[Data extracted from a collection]
*** Begin section ***
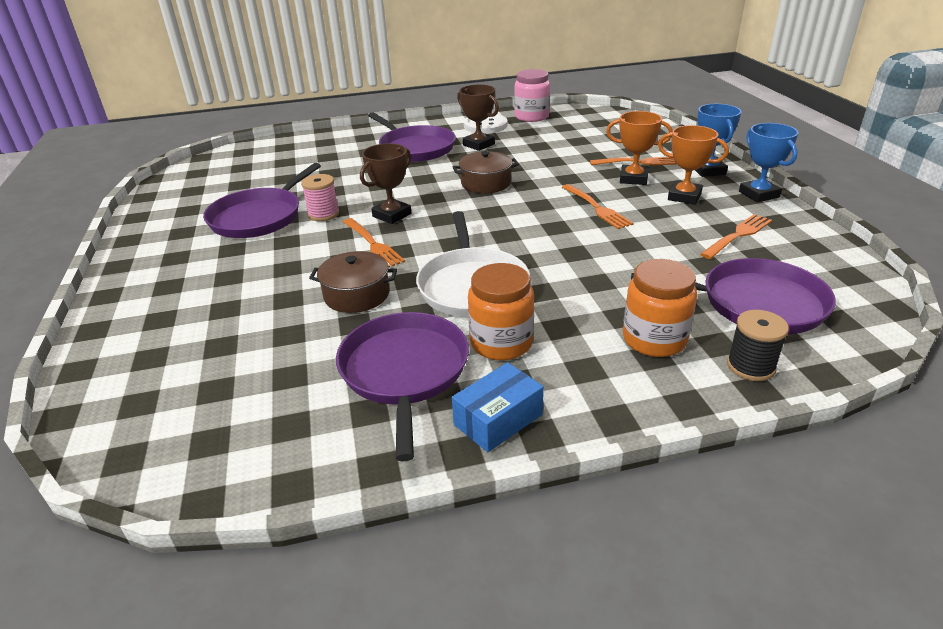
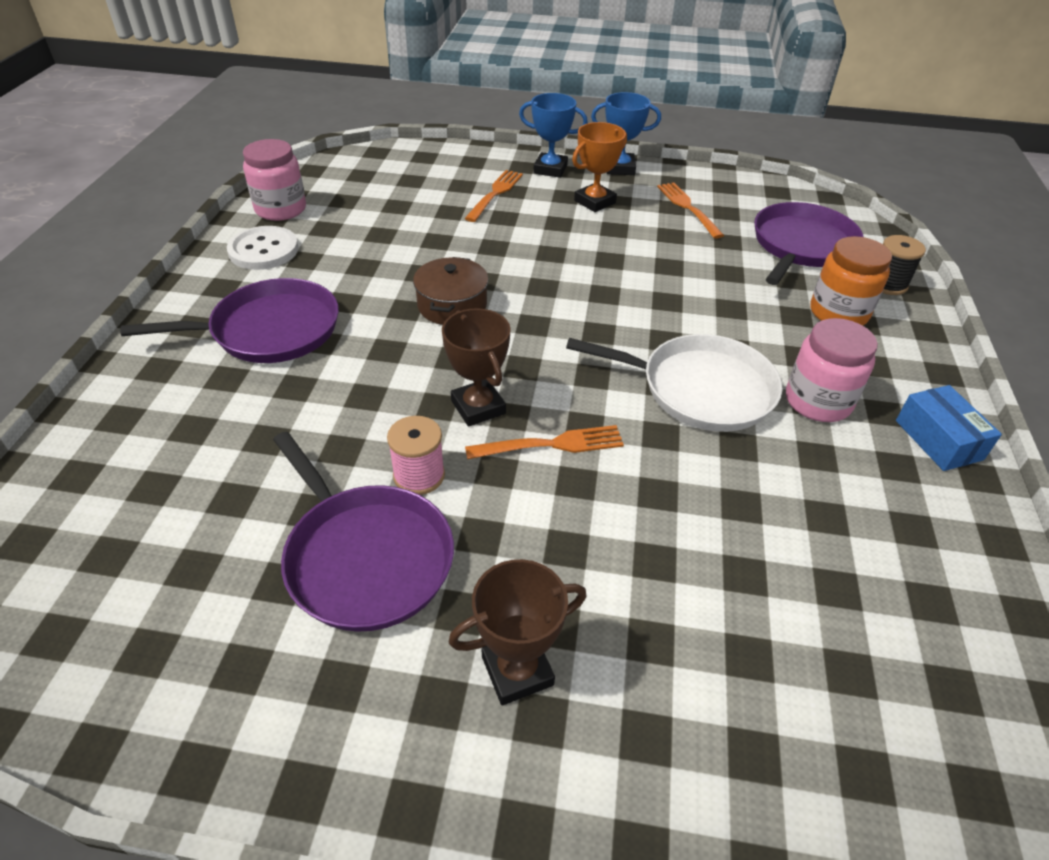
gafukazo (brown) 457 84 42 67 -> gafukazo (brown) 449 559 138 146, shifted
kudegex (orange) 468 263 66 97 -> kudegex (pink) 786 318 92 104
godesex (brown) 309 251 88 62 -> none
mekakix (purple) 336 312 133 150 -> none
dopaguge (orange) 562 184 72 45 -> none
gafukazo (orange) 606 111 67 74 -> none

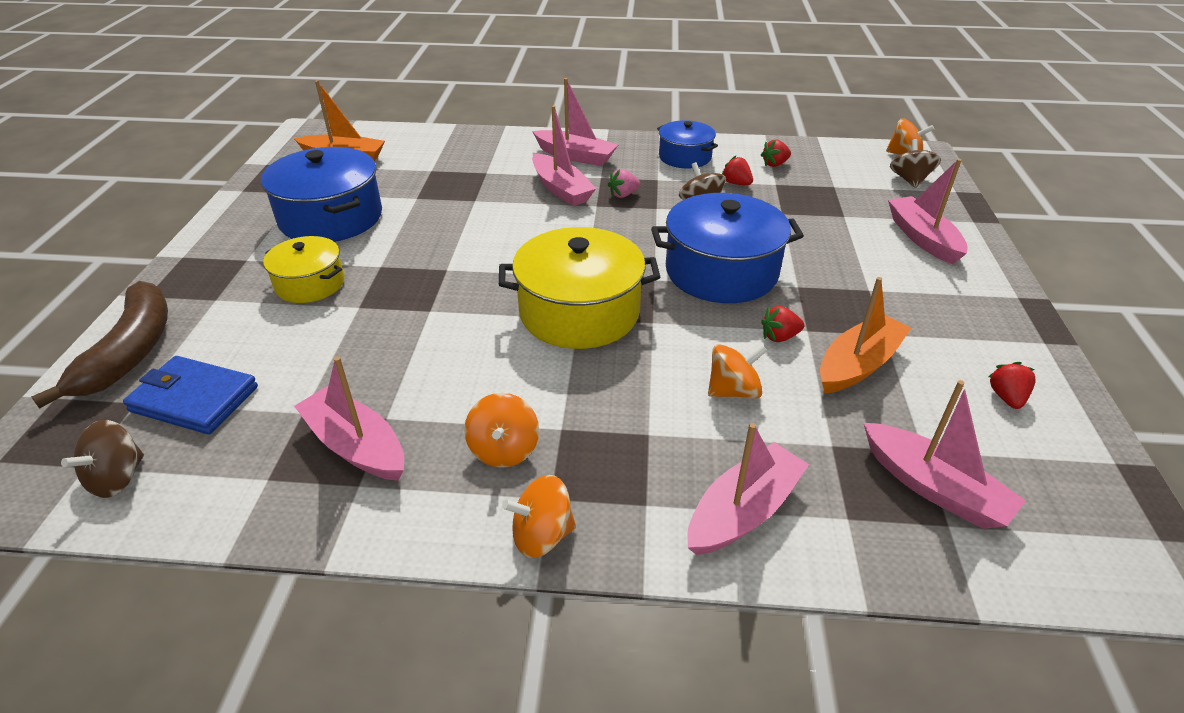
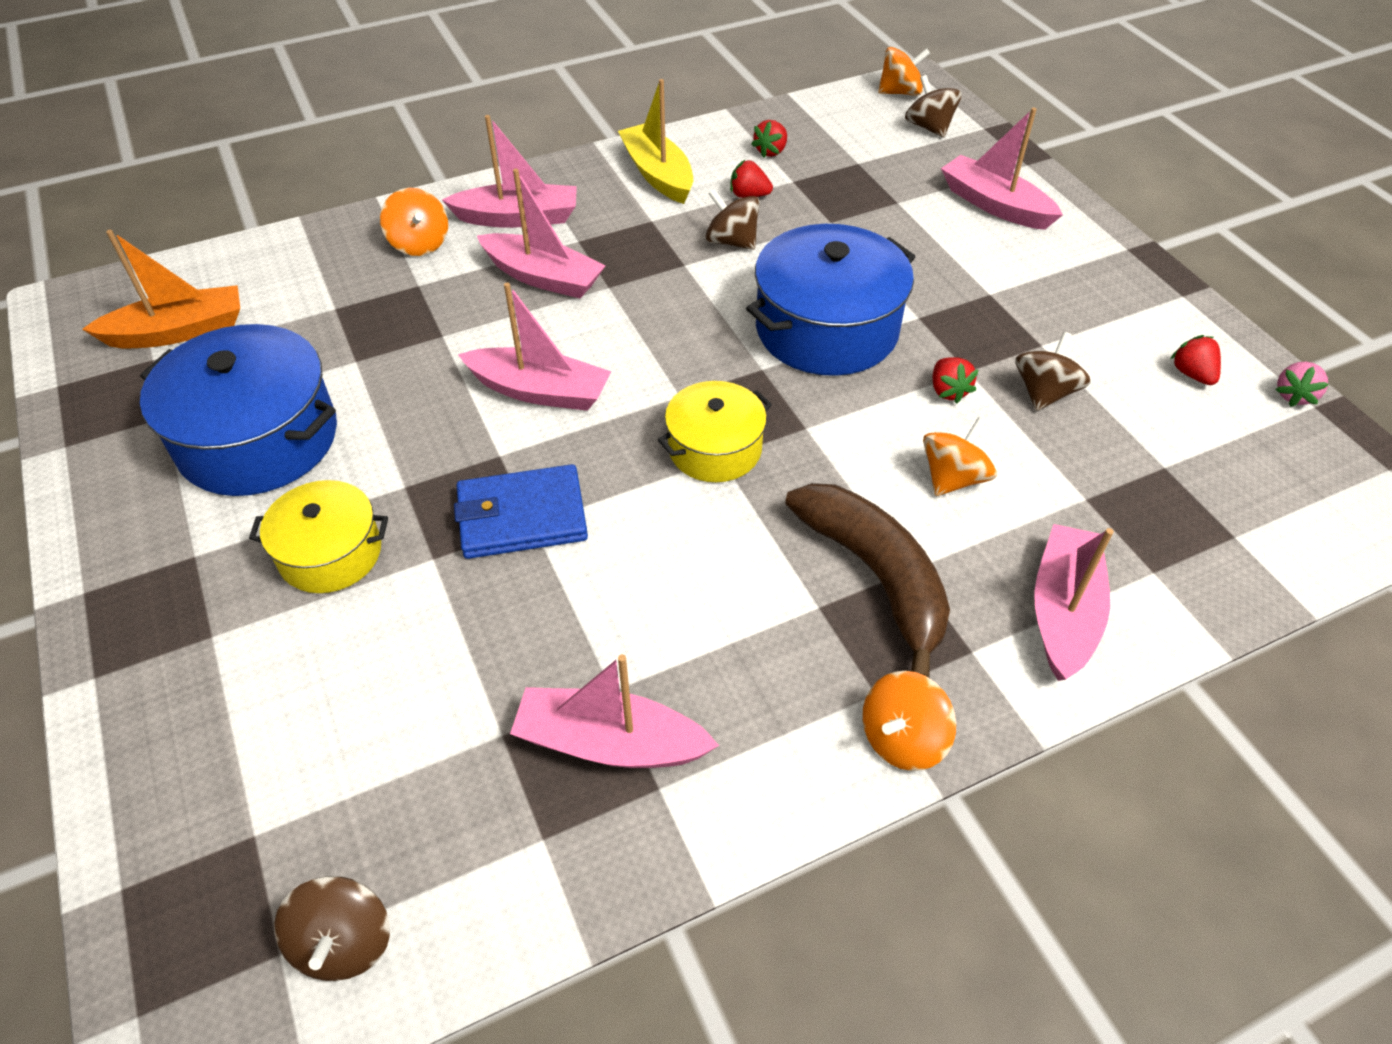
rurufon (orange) 464 393 75 75 -> rurufon (orange) 380 188 68 68, shifted
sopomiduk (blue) 123 356 135 78 -> sopomiduk (blue) 454 464 134 95, shifted
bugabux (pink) 864 380 162 149 -> bugabux (pink) 458 283 153 128, shifted
godesex (blue) 657 120 61 48 -> bugabux (yellow) 618 79 75 125
godesex (yellow) 499 227 161 122 -> godesex (yellow) 658 381 114 101, x0.59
*** End section ***
### To do
Give back exactly the lines from the first line of the data through the line with "sopomiduk (blue) 123", pictures excluded.

### Answer
gafukazo (brown) 457 84 42 67 -> gafukazo (brown) 449 559 138 146, shifted
kudegex (orange) 468 263 66 97 -> kudegex (pink) 786 318 92 104
godesex (brown) 309 251 88 62 -> none
mekakix (purple) 336 312 133 150 -> none
dopaguge (orange) 562 184 72 45 -> none
gafukazo (orange) 606 111 67 74 -> none

rurufon (orange) 464 393 75 75 -> rurufon (orange) 380 188 68 68, shifted
sopomiduk (blue) 123 356 135 78 -> sopomiduk (blue) 454 464 134 95, shifted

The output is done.